YOUR GOAL >> Return each line below holding the string "plane".
┏━━
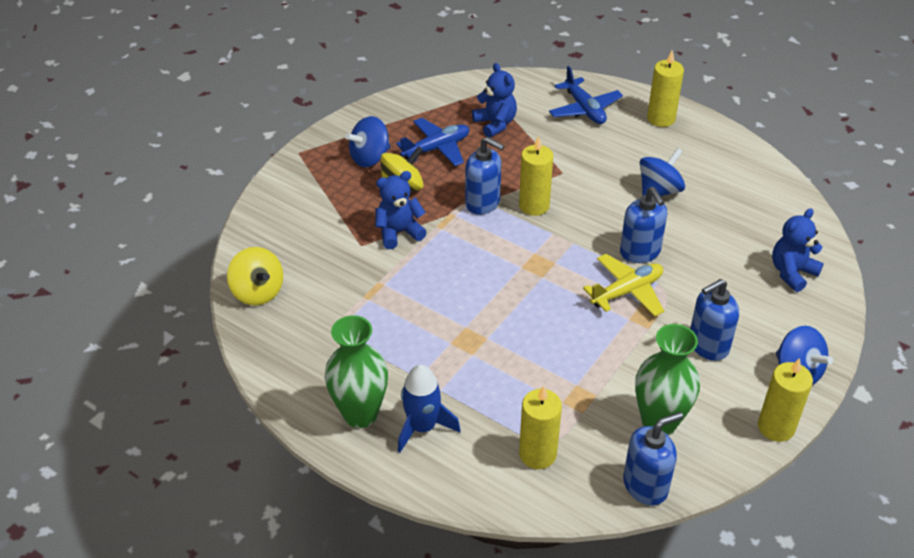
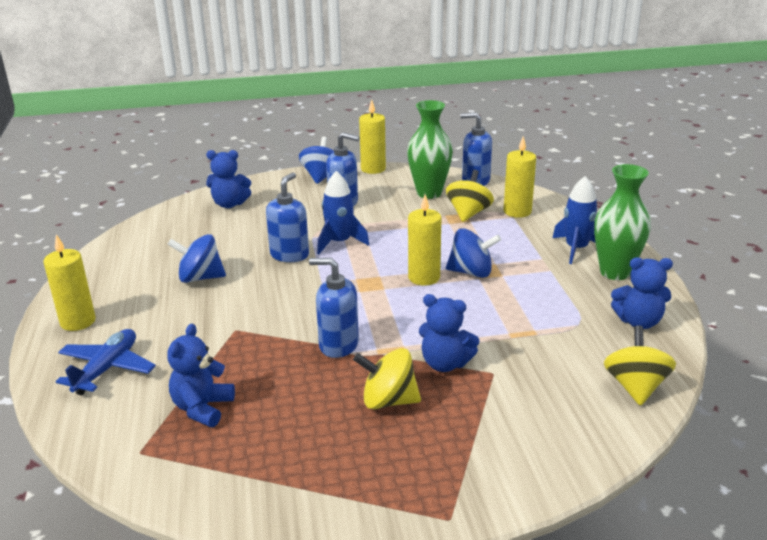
camera: 135 degrees left, 15 degrees down
blue spinning top [345,116,390,167] -> blue spinning top moved to [446,228,501,278]
blue plane [396,118,469,166] -> none
blue soap dispenser [465,137,504,215] -> blue soap dispenser turned 60 degrees counterclockwise [309,258,359,358]
yellow candle [519,136,553,216] -> yellow candle moved to [408,195,441,286]
yellow plane [583,254,664,316] -> blue rocket [317,171,370,254]
none -> yellow spinning top [446,170,494,222]
none -> blue teddy bear [611,257,673,329]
┗━━
EXERCISE RESPONSE >>
blue plane [396,118,469,166] -> none
yellow plane [583,254,664,316] -> blue rocket [317,171,370,254]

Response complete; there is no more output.